* **Problem to solve**
Please return each record exactly, leaving nothing out.

======== Supplied information ========

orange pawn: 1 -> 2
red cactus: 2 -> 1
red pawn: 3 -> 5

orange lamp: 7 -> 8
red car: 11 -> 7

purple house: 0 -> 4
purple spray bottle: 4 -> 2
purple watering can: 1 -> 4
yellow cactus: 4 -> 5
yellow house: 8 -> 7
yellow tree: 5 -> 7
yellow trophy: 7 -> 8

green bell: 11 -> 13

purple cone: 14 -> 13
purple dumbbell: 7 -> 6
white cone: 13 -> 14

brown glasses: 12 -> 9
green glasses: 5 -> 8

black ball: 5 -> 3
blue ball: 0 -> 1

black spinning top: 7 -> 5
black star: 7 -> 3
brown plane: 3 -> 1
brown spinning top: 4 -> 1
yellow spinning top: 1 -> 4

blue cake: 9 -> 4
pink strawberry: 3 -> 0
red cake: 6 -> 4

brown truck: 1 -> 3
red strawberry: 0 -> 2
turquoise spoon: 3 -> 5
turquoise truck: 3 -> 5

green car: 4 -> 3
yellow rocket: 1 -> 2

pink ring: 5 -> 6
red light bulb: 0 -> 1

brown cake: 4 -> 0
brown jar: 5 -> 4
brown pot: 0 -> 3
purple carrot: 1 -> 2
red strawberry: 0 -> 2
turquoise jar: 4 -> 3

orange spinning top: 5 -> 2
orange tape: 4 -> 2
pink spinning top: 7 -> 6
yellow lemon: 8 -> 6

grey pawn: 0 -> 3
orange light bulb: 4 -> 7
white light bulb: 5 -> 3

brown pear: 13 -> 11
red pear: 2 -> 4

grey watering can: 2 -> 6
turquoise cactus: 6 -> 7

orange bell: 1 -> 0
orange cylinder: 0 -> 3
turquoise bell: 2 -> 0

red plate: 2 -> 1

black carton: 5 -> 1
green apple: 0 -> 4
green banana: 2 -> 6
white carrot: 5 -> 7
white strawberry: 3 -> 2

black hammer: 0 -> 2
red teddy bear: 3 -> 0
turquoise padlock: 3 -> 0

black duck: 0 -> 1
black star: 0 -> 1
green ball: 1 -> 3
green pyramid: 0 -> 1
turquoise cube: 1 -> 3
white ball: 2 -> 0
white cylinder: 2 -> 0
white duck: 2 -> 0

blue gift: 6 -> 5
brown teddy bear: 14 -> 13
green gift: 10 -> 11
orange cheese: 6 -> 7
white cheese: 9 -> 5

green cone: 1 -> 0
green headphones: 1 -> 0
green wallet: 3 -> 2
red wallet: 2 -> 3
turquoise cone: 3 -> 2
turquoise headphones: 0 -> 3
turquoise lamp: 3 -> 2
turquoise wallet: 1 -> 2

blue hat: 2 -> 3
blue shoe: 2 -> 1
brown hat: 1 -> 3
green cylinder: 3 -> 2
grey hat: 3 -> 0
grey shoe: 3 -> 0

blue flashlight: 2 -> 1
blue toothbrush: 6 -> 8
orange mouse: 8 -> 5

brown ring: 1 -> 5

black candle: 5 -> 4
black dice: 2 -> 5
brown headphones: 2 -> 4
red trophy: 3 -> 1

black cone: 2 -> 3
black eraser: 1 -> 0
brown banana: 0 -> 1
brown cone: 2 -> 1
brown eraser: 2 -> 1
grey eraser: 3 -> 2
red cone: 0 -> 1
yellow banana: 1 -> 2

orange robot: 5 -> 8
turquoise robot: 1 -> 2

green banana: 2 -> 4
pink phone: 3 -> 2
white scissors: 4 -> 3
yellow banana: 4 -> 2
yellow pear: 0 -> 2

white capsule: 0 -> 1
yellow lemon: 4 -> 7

========

* **Problem solution**
orange pawn: 1 -> 2
red cactus: 2 -> 1
red pawn: 3 -> 5

orange lamp: 7 -> 8
red car: 11 -> 7

purple house: 0 -> 4
purple spray bottle: 4 -> 2
purple watering can: 1 -> 4
yellow cactus: 4 -> 5
yellow house: 8 -> 7
yellow tree: 5 -> 7
yellow trophy: 7 -> 8

green bell: 11 -> 13

purple cone: 14 -> 13
purple dumbbell: 7 -> 6
white cone: 13 -> 14

brown glasses: 12 -> 9
green glasses: 5 -> 8

black ball: 5 -> 3
blue ball: 0 -> 1

black spinning top: 7 -> 5
black star: 7 -> 3
brown plane: 3 -> 1
brown spinning top: 4 -> 1
yellow spinning top: 1 -> 4

blue cake: 9 -> 4
pink strawberry: 3 -> 0
red cake: 6 -> 4

brown truck: 1 -> 3
red strawberry: 0 -> 2
turquoise spoon: 3 -> 5
turquoise truck: 3 -> 5

green car: 4 -> 3
yellow rocket: 1 -> 2

pink ring: 5 -> 6
red light bulb: 0 -> 1

brown cake: 4 -> 0
brown jar: 5 -> 4
brown pot: 0 -> 3
purple carrot: 1 -> 2
red strawberry: 0 -> 2
turquoise jar: 4 -> 3

orange spinning top: 5 -> 2
orange tape: 4 -> 2
pink spinning top: 7 -> 6
yellow lemon: 8 -> 6

grey pawn: 0 -> 3
orange light bulb: 4 -> 7
white light bulb: 5 -> 3

brown pear: 13 -> 11
red pear: 2 -> 4

grey watering can: 2 -> 6
turquoise cactus: 6 -> 7

orange bell: 1 -> 0
orange cylinder: 0 -> 3
turquoise bell: 2 -> 0

red plate: 2 -> 1

black carton: 5 -> 1
green apple: 0 -> 4
green banana: 2 -> 6
white carrot: 5 -> 7
white strawberry: 3 -> 2

black hammer: 0 -> 2
red teddy bear: 3 -> 0
turquoise padlock: 3 -> 0

black duck: 0 -> 1
black star: 0 -> 1
green ball: 1 -> 3
green pyramid: 0 -> 1
turquoise cube: 1 -> 3
white ball: 2 -> 0
white cylinder: 2 -> 0
white duck: 2 -> 0

blue gift: 6 -> 5
brown teddy bear: 14 -> 13
green gift: 10 -> 11
orange cheese: 6 -> 7
white cheese: 9 -> 5

green cone: 1 -> 0
green headphones: 1 -> 0
green wallet: 3 -> 2
red wallet: 2 -> 3
turquoise cone: 3 -> 2
turquoise headphones: 0 -> 3
turquoise lamp: 3 -> 2
turquoise wallet: 1 -> 2

blue hat: 2 -> 3
blue shoe: 2 -> 1
brown hat: 1 -> 3
green cylinder: 3 -> 2
grey hat: 3 -> 0
grey shoe: 3 -> 0

blue flashlight: 2 -> 1
blue toothbrush: 6 -> 8
orange mouse: 8 -> 5

brown ring: 1 -> 5

black candle: 5 -> 4
black dice: 2 -> 5
brown headphones: 2 -> 4
red trophy: 3 -> 1

black cone: 2 -> 3
black eraser: 1 -> 0
brown banana: 0 -> 1
brown cone: 2 -> 1
brown eraser: 2 -> 1
grey eraser: 3 -> 2
red cone: 0 -> 1
yellow banana: 1 -> 2

orange robot: 5 -> 8
turquoise robot: 1 -> 2

green banana: 2 -> 4
pink phone: 3 -> 2
white scissors: 4 -> 3
yellow banana: 4 -> 2
yellow pear: 0 -> 2

white capsule: 0 -> 1
yellow lemon: 4 -> 7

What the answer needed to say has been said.